▶ _Record extracts_
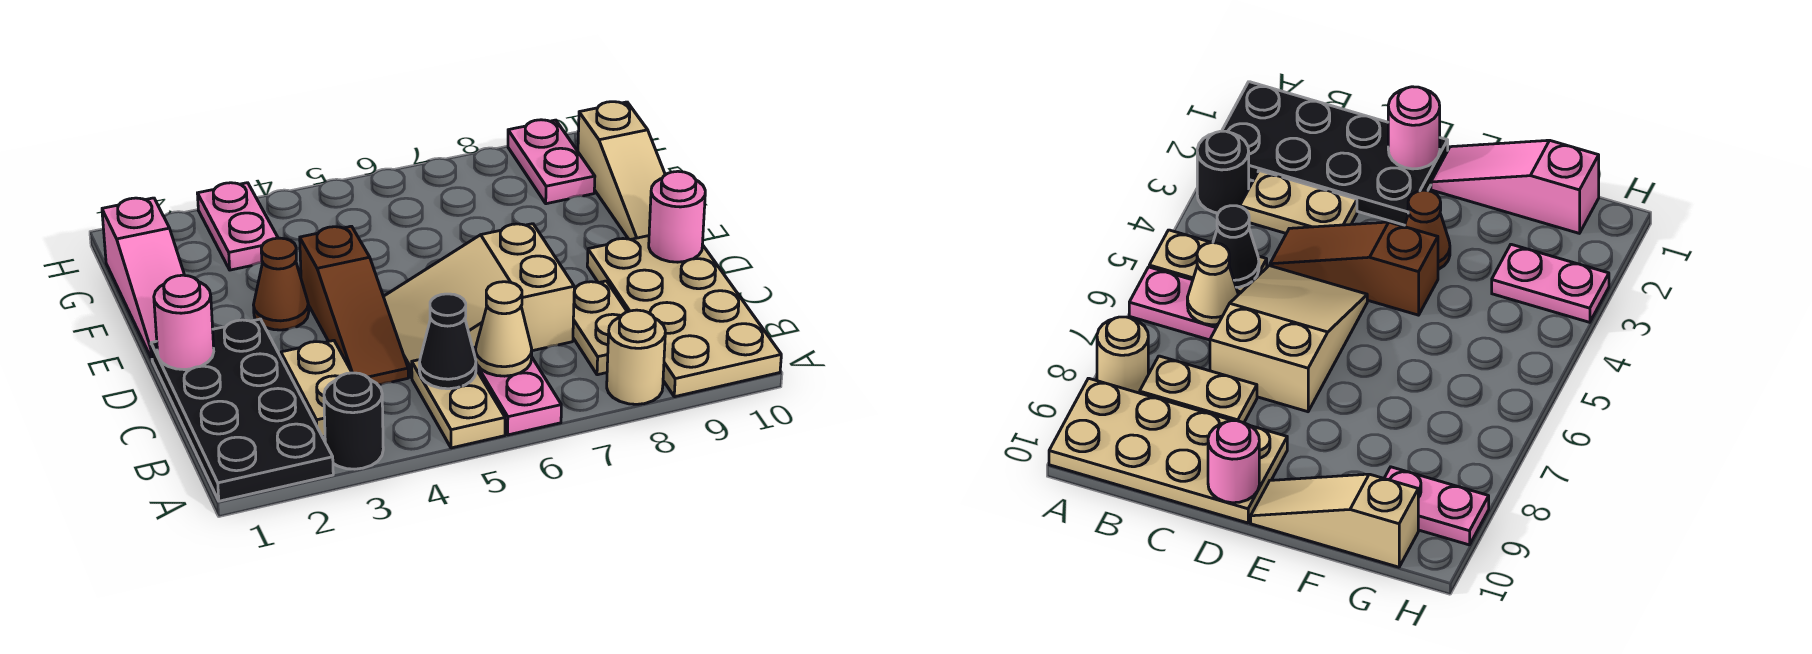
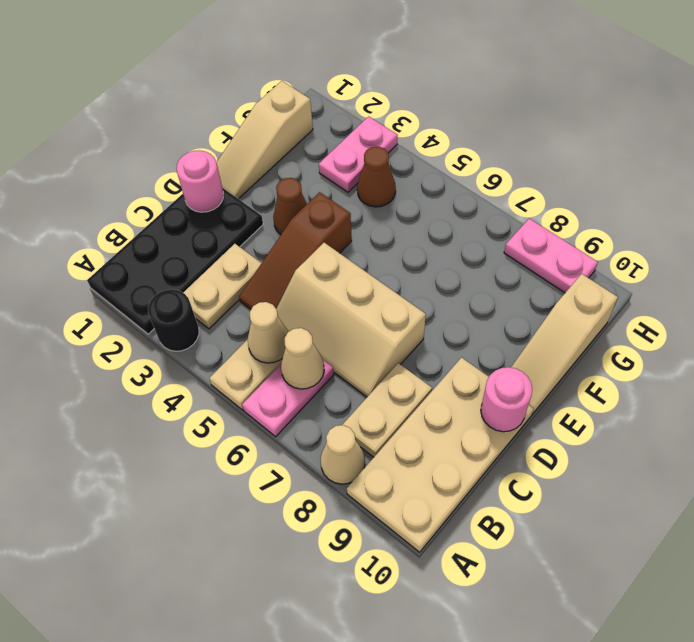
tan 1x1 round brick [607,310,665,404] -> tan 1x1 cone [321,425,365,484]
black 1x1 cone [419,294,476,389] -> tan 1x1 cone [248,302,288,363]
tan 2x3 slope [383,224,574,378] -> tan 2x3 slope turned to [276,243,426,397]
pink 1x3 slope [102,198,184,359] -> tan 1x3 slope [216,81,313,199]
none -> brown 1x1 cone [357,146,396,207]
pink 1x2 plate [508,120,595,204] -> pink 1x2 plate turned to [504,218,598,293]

---

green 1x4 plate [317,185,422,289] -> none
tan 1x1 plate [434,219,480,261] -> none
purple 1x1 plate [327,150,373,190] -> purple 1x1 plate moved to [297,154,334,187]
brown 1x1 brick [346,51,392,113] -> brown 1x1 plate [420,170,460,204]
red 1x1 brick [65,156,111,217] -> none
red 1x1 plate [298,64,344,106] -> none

▶ _Instructions for the task_
Scan the material above for the word "brick", and copy every line in which it is found.

▶ _Completed task_
tan 1x1 round brick [607,310,665,404] -> tan 1x1 cone [321,425,365,484]
brown 1x1 brick [346,51,392,113] -> brown 1x1 plate [420,170,460,204]
red 1x1 brick [65,156,111,217] -> none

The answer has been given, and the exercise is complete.